─── INPUT FOR THIS TASK
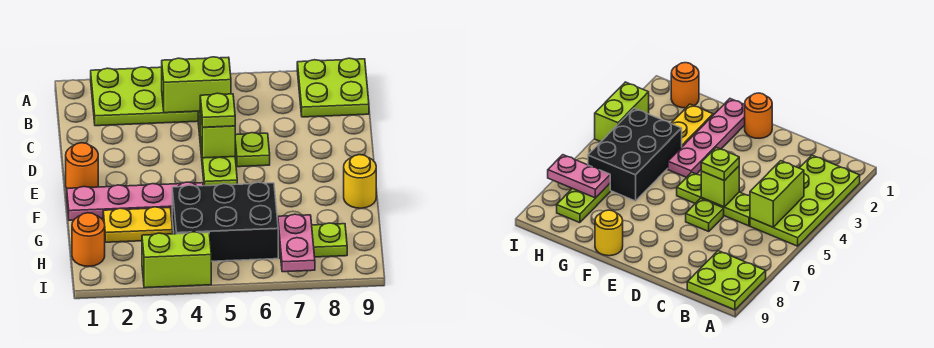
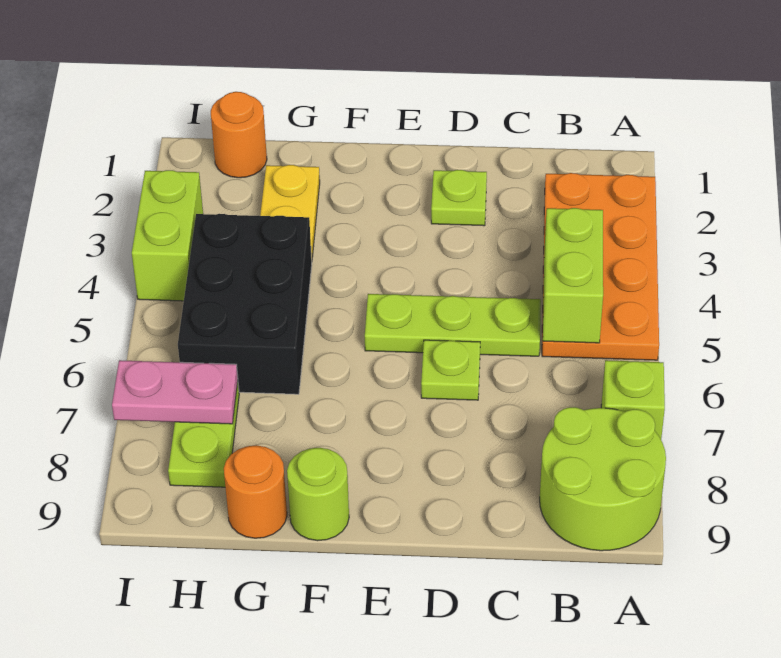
lime plate A2:B5 level 1 -> orange plate A2:B5 level 1
lime plate A8:B9 level 1 -> lime round brick A8:B9 level 1
lime brick D5 level 2 -> lime brick A7 level 1
lime plate D5 level 3 -> lime plate D2 level 1
orange round brick E1 level 1 -> orange round brick G9 level 1
pink plate F1:F4 level 1 -> none
yellow round brick F9 level 1 -> lime round brick F9 level 1

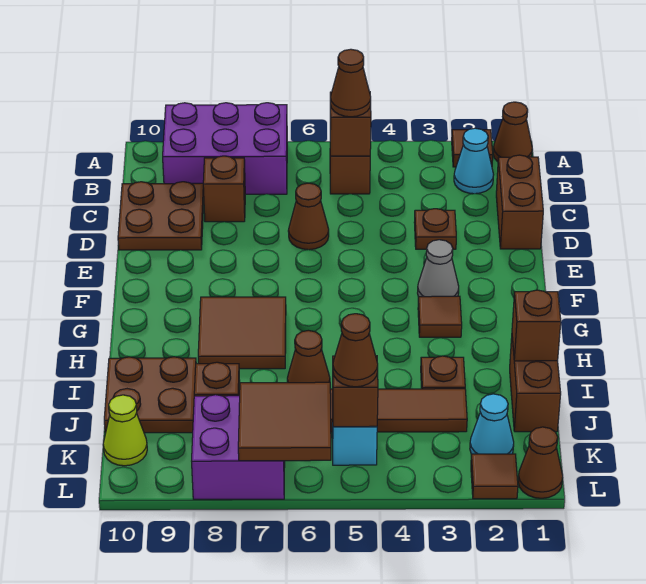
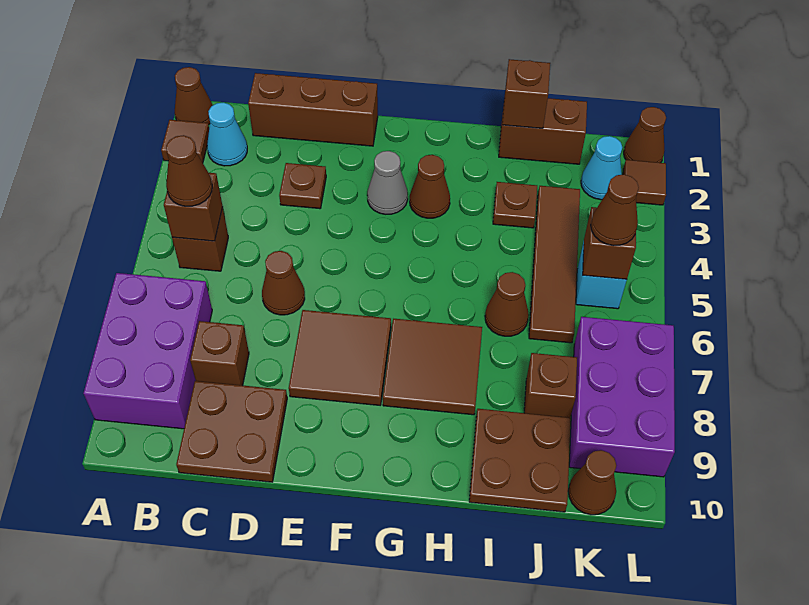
brown brick C1:D1 level 1 -> brown brick C1:E1 level 1
brown tile G3 level 1 -> brown cone G3 level 1
brown tile K6:L7 level 2 -> brown tile E7:F8 level 1
purple brick K7:L8 level 1 -> purple brick K7:L9 level 1
lime cone K10 level 1 -> brown cone K10 level 1

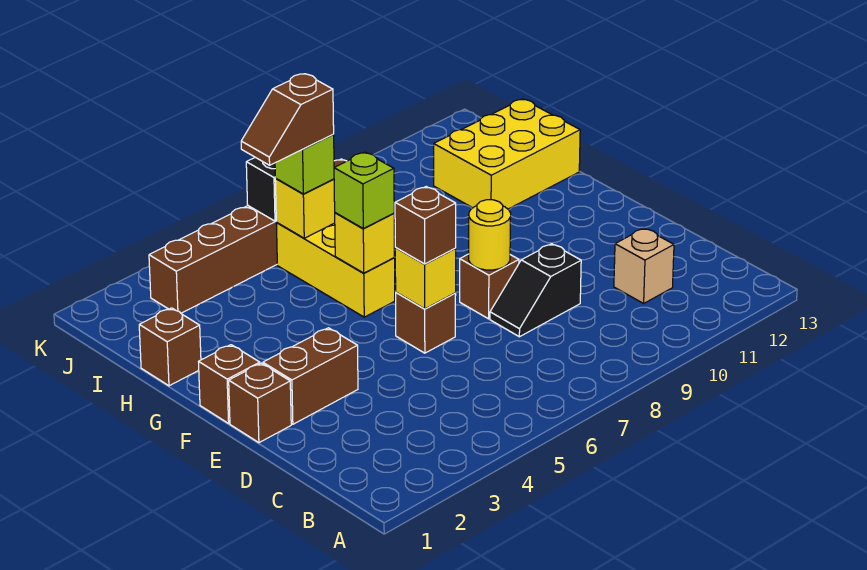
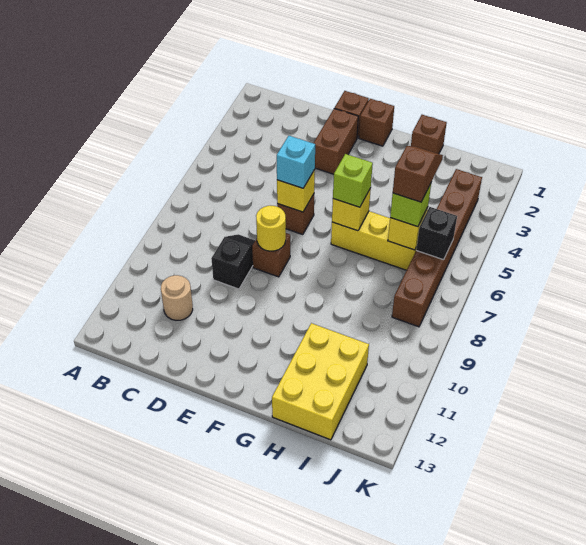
tan brick C11 level 1 -> tan round brick C11 level 1
brown brick E6 level 3 -> cyan brick E6 level 3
──────
→ WHAT YOU NEED TO DO
Down to the last line, return the entries above exactly, with no pictures.

→ ANSWER BOX
lime plate A2:B5 level 1 -> orange plate A2:B5 level 1
lime plate A8:B9 level 1 -> lime round brick A8:B9 level 1
lime brick D5 level 2 -> lime brick A7 level 1
lime plate D5 level 3 -> lime plate D2 level 1
orange round brick E1 level 1 -> orange round brick G9 level 1
pink plate F1:F4 level 1 -> none
yellow round brick F9 level 1 -> lime round brick F9 level 1

brown brick C1:D1 level 1 -> brown brick C1:E1 level 1
brown tile G3 level 1 -> brown cone G3 level 1
brown tile K6:L7 level 2 -> brown tile E7:F8 level 1
purple brick K7:L8 level 1 -> purple brick K7:L9 level 1
lime cone K10 level 1 -> brown cone K10 level 1

tan brick C11 level 1 -> tan round brick C11 level 1
brown brick E6 level 3 -> cyan brick E6 level 3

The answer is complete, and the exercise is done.